[Recorded data]
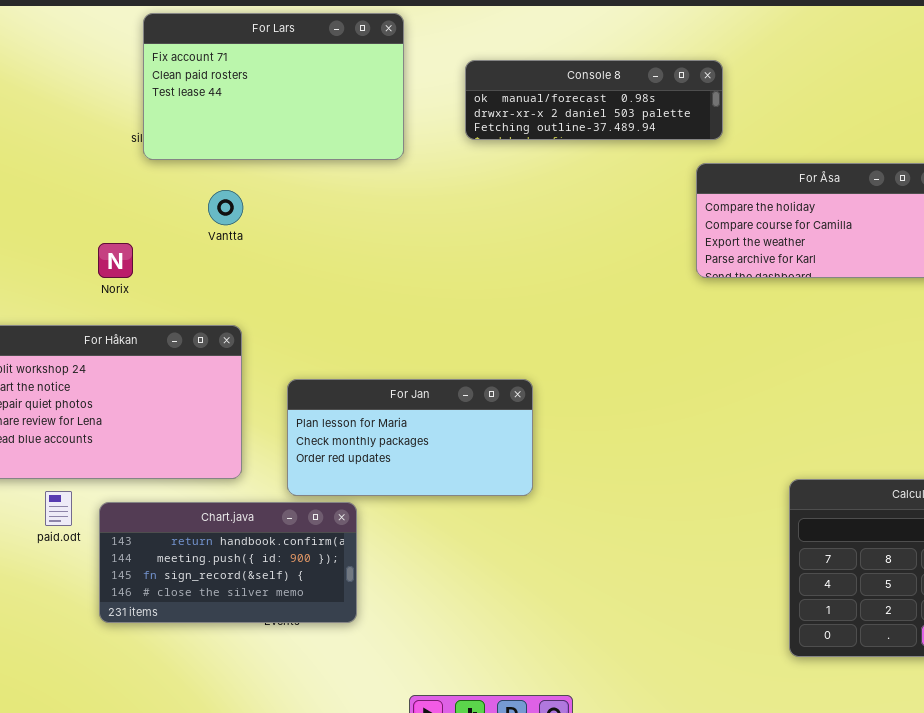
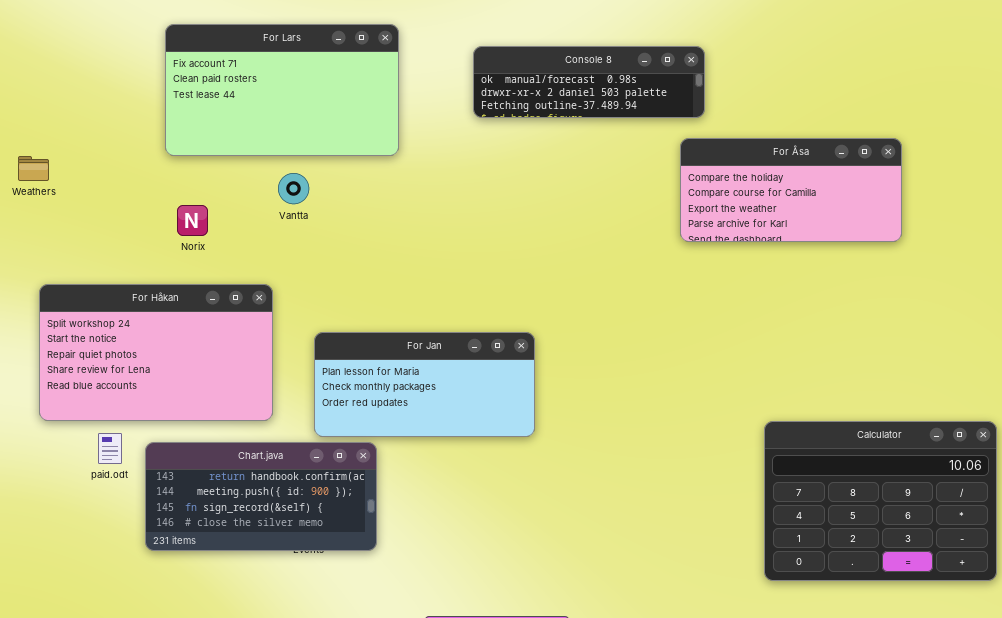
For Lars: [143,13,404,160] -> [165,24,399,156], moved
Vantta: [208,190,243,225] -> [278,173,309,204], moved
Norix: [98,243,133,278] -> [177,205,208,236], moved

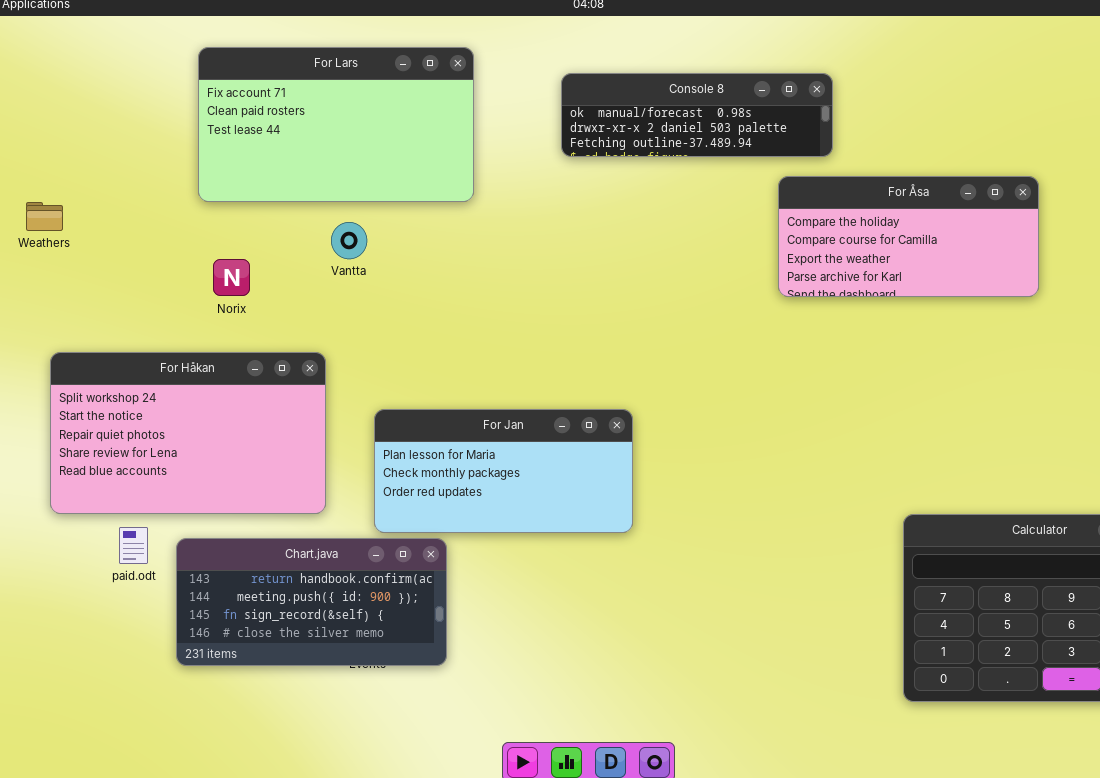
For Åsa: [680,138,902,242] -> [778,176,1039,297], moved

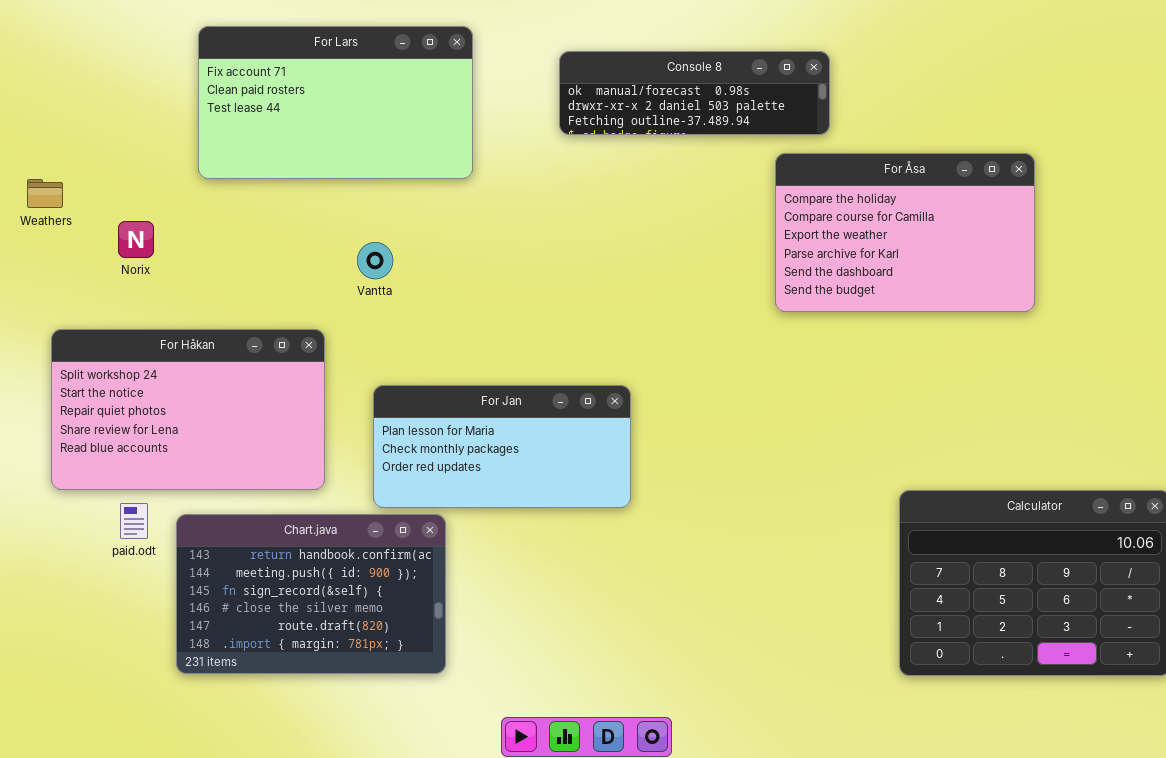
For Åsa: [778,176,1039,297] -> [775,153,1035,312], resized
Vantta: [331,222,367,259] -> [357,242,393,279], moved
Norix: [213,259,250,296] -> [118,221,154,258], moved
Chart.java: [176,538,447,666] -> [176,514,446,674], resized

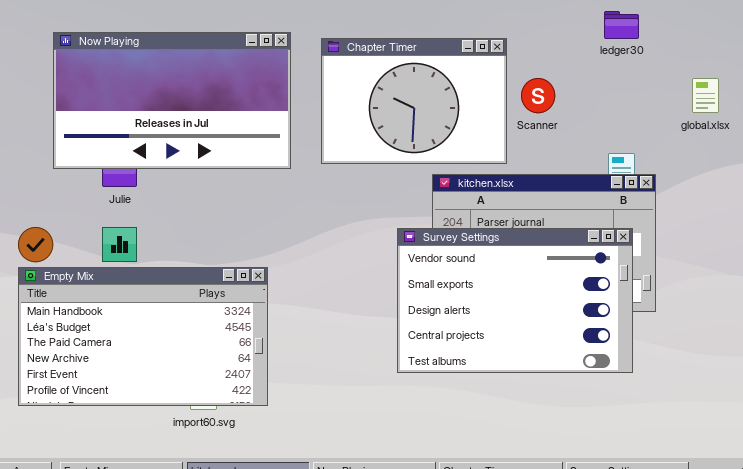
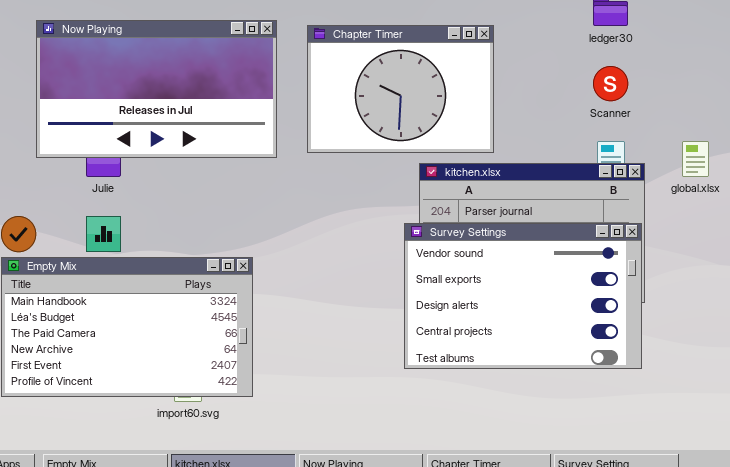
Scanner: [521,78,555,113] -> [593,66,628,101], moved
global.xlsx: [692,78,719,113] -> [682,141,709,177], moved
Survey Settings: [397,228,633,373] -> [404,223,642,369], moved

◆ Problem statement:
Output the entries above exactly as given, but strip out the pictures.

◆ Result:
For Lars: [143,13,404,160] -> [165,24,399,156], moved
Vantta: [208,190,243,225] -> [278,173,309,204], moved
Norix: [98,243,133,278] -> [177,205,208,236], moved

For Åsa: [680,138,902,242] -> [778,176,1039,297], moved

For Åsa: [778,176,1039,297] -> [775,153,1035,312], resized
Vantta: [331,222,367,259] -> [357,242,393,279], moved
Norix: [213,259,250,296] -> [118,221,154,258], moved
Chart.java: [176,538,447,666] -> [176,514,446,674], resized

Scanner: [521,78,555,113] -> [593,66,628,101], moved
global.xlsx: [692,78,719,113] -> [682,141,709,177], moved
Survey Settings: [397,228,633,373] -> [404,223,642,369], moved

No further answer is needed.